▶ Description of the task:
I would like every record printed again, exactly as shown.

Before-and-after object listings
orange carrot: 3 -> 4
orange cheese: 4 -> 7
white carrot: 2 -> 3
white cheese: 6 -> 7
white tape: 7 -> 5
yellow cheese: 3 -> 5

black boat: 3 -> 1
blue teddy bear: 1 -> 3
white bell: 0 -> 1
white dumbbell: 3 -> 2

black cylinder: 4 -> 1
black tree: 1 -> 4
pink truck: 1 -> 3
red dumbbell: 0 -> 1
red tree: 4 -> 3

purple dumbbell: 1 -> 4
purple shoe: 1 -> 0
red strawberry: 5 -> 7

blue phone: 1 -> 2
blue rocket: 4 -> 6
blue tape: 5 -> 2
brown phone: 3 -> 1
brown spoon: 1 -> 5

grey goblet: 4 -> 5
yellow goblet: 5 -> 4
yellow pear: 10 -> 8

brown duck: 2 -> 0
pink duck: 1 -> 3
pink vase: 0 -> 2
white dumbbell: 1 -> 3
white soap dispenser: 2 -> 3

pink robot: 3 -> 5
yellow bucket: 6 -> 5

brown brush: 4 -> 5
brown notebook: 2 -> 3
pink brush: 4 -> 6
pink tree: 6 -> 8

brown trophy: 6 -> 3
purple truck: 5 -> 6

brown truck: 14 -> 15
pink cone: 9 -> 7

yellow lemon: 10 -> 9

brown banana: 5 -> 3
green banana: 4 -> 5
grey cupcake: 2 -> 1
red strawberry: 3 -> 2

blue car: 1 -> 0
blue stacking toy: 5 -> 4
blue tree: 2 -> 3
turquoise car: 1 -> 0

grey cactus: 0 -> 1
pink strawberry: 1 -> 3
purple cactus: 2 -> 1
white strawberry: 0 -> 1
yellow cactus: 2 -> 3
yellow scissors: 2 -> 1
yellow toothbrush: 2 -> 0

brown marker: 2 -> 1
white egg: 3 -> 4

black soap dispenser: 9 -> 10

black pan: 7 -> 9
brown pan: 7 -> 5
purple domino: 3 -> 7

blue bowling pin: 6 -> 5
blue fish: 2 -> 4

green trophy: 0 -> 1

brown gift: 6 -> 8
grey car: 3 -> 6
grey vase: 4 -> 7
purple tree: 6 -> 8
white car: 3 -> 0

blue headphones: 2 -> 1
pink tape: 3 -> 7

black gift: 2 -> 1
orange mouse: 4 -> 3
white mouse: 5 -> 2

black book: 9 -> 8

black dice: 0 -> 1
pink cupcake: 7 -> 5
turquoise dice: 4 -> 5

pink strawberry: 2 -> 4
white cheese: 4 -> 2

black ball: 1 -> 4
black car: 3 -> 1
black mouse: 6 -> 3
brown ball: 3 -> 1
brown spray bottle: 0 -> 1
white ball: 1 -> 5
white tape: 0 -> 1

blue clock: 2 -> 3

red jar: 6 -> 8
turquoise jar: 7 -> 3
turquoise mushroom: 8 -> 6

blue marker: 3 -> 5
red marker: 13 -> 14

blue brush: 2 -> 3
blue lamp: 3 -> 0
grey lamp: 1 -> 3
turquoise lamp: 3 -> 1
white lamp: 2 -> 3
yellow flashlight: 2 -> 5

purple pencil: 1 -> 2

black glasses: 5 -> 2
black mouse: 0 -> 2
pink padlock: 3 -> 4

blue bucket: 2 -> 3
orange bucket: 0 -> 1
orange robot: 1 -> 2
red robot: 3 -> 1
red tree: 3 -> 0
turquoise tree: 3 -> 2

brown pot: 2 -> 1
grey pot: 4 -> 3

▶ Written reply:
orange carrot: 3 -> 4
orange cheese: 4 -> 7
white carrot: 2 -> 3
white cheese: 6 -> 7
white tape: 7 -> 5
yellow cheese: 3 -> 5

black boat: 3 -> 1
blue teddy bear: 1 -> 3
white bell: 0 -> 1
white dumbbell: 3 -> 2

black cylinder: 4 -> 1
black tree: 1 -> 4
pink truck: 1 -> 3
red dumbbell: 0 -> 1
red tree: 4 -> 3

purple dumbbell: 1 -> 4
purple shoe: 1 -> 0
red strawberry: 5 -> 7

blue phone: 1 -> 2
blue rocket: 4 -> 6
blue tape: 5 -> 2
brown phone: 3 -> 1
brown spoon: 1 -> 5

grey goblet: 4 -> 5
yellow goblet: 5 -> 4
yellow pear: 10 -> 8

brown duck: 2 -> 0
pink duck: 1 -> 3
pink vase: 0 -> 2
white dumbbell: 1 -> 3
white soap dispenser: 2 -> 3

pink robot: 3 -> 5
yellow bucket: 6 -> 5

brown brush: 4 -> 5
brown notebook: 2 -> 3
pink brush: 4 -> 6
pink tree: 6 -> 8

brown trophy: 6 -> 3
purple truck: 5 -> 6

brown truck: 14 -> 15
pink cone: 9 -> 7

yellow lemon: 10 -> 9

brown banana: 5 -> 3
green banana: 4 -> 5
grey cupcake: 2 -> 1
red strawberry: 3 -> 2

blue car: 1 -> 0
blue stacking toy: 5 -> 4
blue tree: 2 -> 3
turquoise car: 1 -> 0

grey cactus: 0 -> 1
pink strawberry: 1 -> 3
purple cactus: 2 -> 1
white strawberry: 0 -> 1
yellow cactus: 2 -> 3
yellow scissors: 2 -> 1
yellow toothbrush: 2 -> 0

brown marker: 2 -> 1
white egg: 3 -> 4

black soap dispenser: 9 -> 10

black pan: 7 -> 9
brown pan: 7 -> 5
purple domino: 3 -> 7

blue bowling pin: 6 -> 5
blue fish: 2 -> 4

green trophy: 0 -> 1

brown gift: 6 -> 8
grey car: 3 -> 6
grey vase: 4 -> 7
purple tree: 6 -> 8
white car: 3 -> 0

blue headphones: 2 -> 1
pink tape: 3 -> 7

black gift: 2 -> 1
orange mouse: 4 -> 3
white mouse: 5 -> 2

black book: 9 -> 8

black dice: 0 -> 1
pink cupcake: 7 -> 5
turquoise dice: 4 -> 5

pink strawberry: 2 -> 4
white cheese: 4 -> 2

black ball: 1 -> 4
black car: 3 -> 1
black mouse: 6 -> 3
brown ball: 3 -> 1
brown spray bottle: 0 -> 1
white ball: 1 -> 5
white tape: 0 -> 1

blue clock: 2 -> 3

red jar: 6 -> 8
turquoise jar: 7 -> 3
turquoise mushroom: 8 -> 6

blue marker: 3 -> 5
red marker: 13 -> 14

blue brush: 2 -> 3
blue lamp: 3 -> 0
grey lamp: 1 -> 3
turquoise lamp: 3 -> 1
white lamp: 2 -> 3
yellow flashlight: 2 -> 5

purple pencil: 1 -> 2

black glasses: 5 -> 2
black mouse: 0 -> 2
pink padlock: 3 -> 4

blue bucket: 2 -> 3
orange bucket: 0 -> 1
orange robot: 1 -> 2
red robot: 3 -> 1
red tree: 3 -> 0
turquoise tree: 3 -> 2

brown pot: 2 -> 1
grey pot: 4 -> 3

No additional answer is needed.